Object matching data
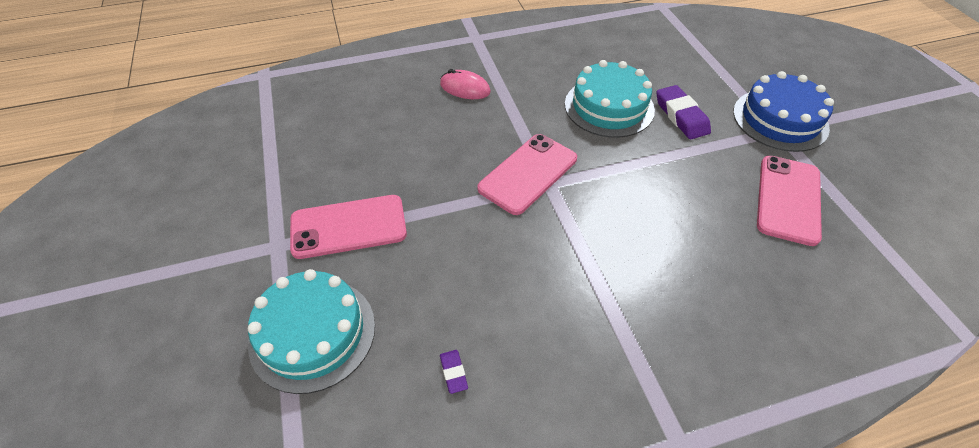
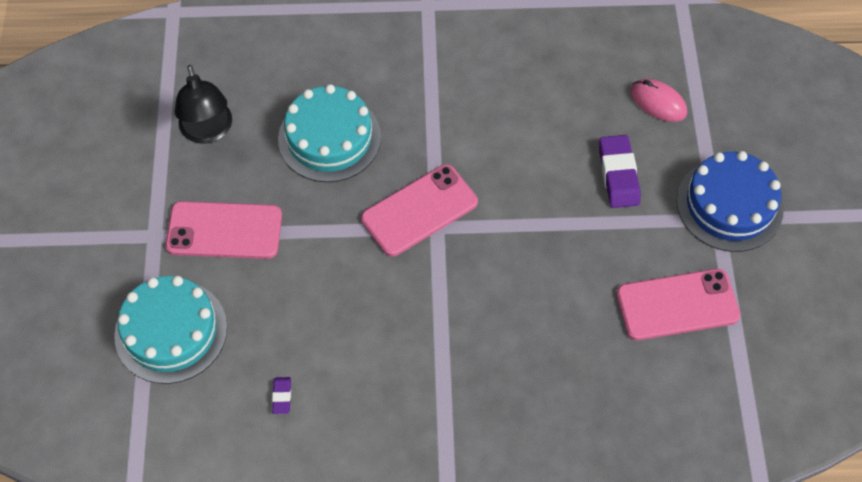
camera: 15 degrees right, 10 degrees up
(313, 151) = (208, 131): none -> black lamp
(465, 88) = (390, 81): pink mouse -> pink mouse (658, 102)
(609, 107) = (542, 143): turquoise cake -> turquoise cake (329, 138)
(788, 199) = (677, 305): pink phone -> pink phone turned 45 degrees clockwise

# Aim of the exercise
What is needed is every record above, restated word for word, with the pictures left out.

# Solution for this task
camera: 15 degrees right, 10 degrees up
(313, 151) = (208, 131): none -> black lamp
(465, 88) = (390, 81): pink mouse -> pink mouse (658, 102)
(609, 107) = (542, 143): turquoise cake -> turquoise cake (329, 138)
(788, 199) = (677, 305): pink phone -> pink phone turned 45 degrees clockwise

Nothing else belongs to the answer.